» **WHAT IS NEEDED**:
Among the entries below, find each line holding "AGND" and return it.

» **EXCERPTED DATA**:
# # # # # # #
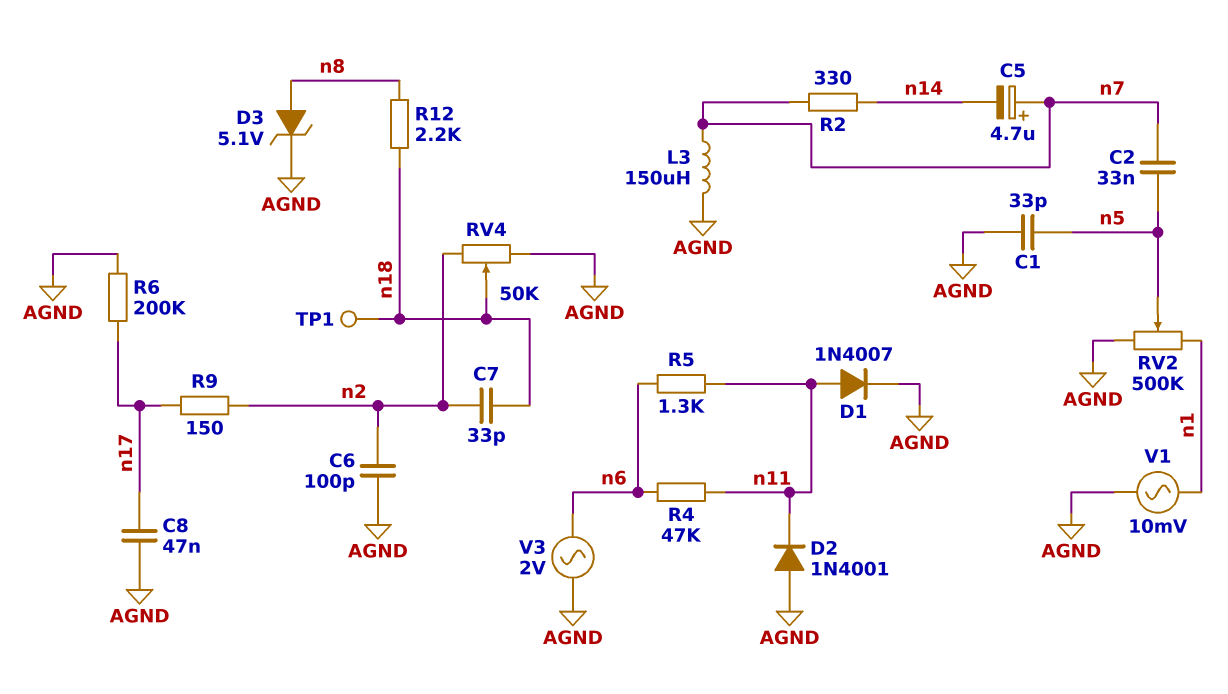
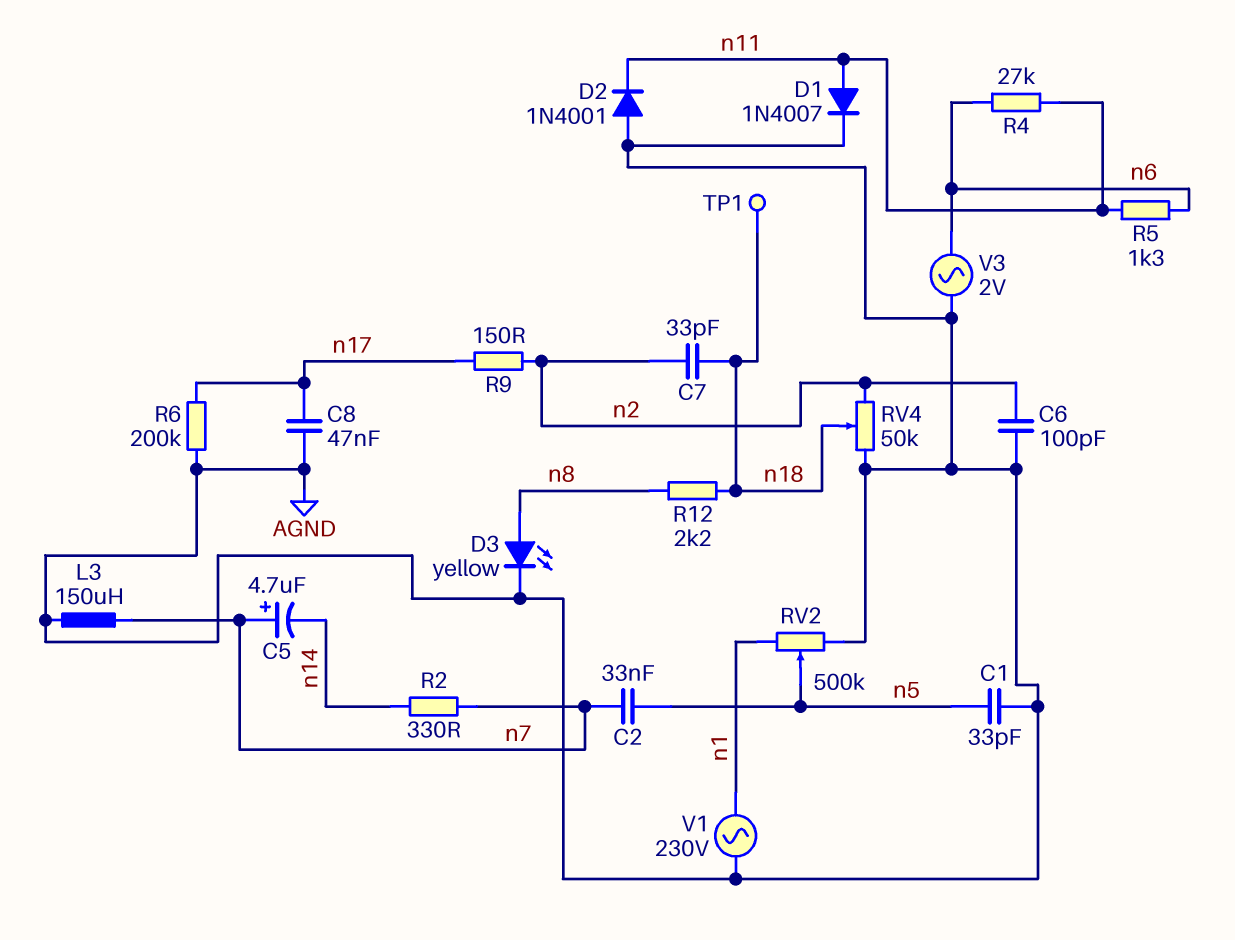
D3: zener 5.1V (A n8, K AGND) -> LED yellow (A n8, K AGND)
R4: 47k (n6, n11) -> 27k (n6, n11)
V1: AC 10mV (AGND, n1) -> AC 230V (AGND, n1)

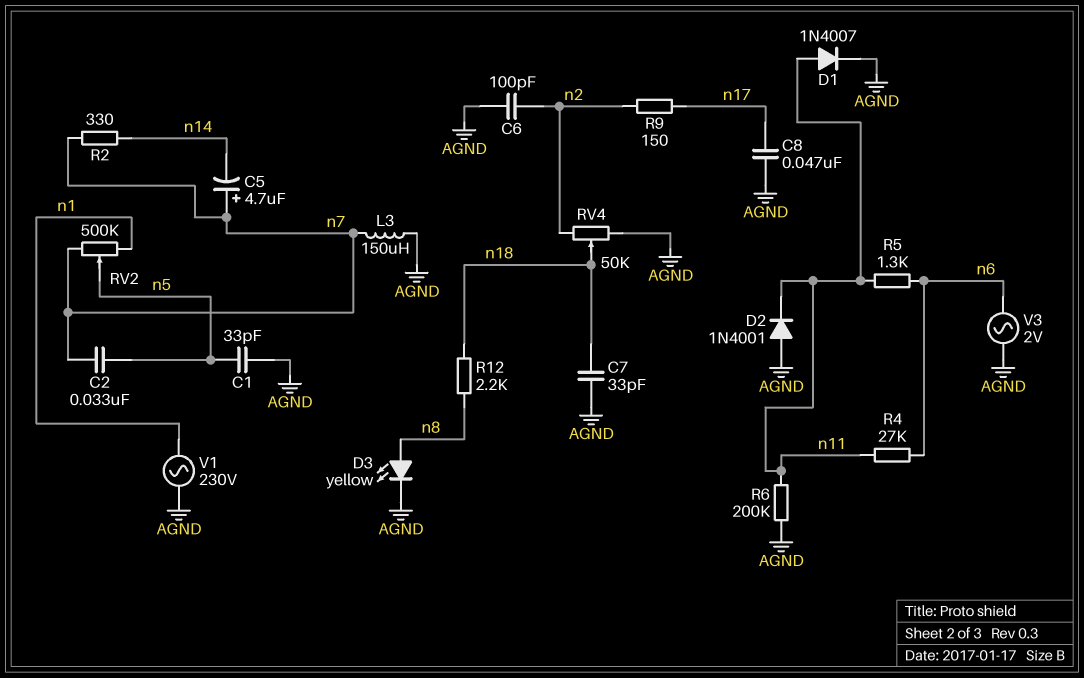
C7: 33pF (n2, n18) -> 33pF (AGND, n18)
R6: 200k (AGND, n17) -> 200k (AGND, n11)
RV2: 500k (AGND, n1, wiper n5) -> 500k (n1, n7, wiper n5)
TP1: test point (n18) -> none

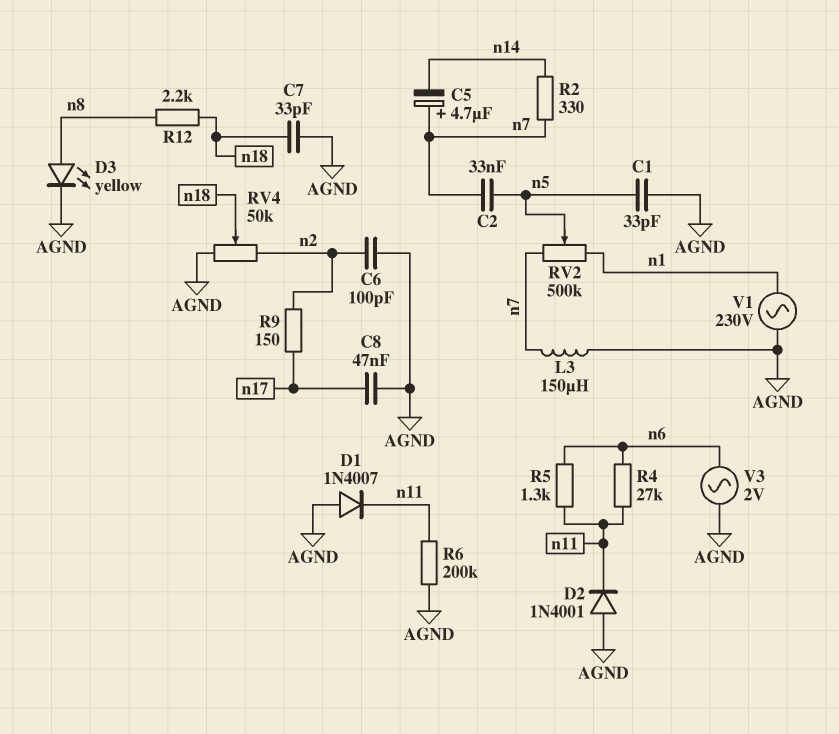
D1: diode 1N4007 (A n11, K AGND) -> diode 1N4007 (A AGND, K n11)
# # # # # # #
» **OUTPUT FOR THIS EXERCISE**:
D3: zener 5.1V (A n8, K AGND) -> LED yellow (A n8, K AGND)
V1: AC 10mV (AGND, n1) -> AC 230V (AGND, n1)
C7: 33pF (n2, n18) -> 33pF (AGND, n18)
R6: 200k (AGND, n17) -> 200k (AGND, n11)
RV2: 500k (AGND, n1, wiper n5) -> 500k (n1, n7, wiper n5)
D1: diode 1N4007 (A n11, K AGND) -> diode 1N4007 (A AGND, K n11)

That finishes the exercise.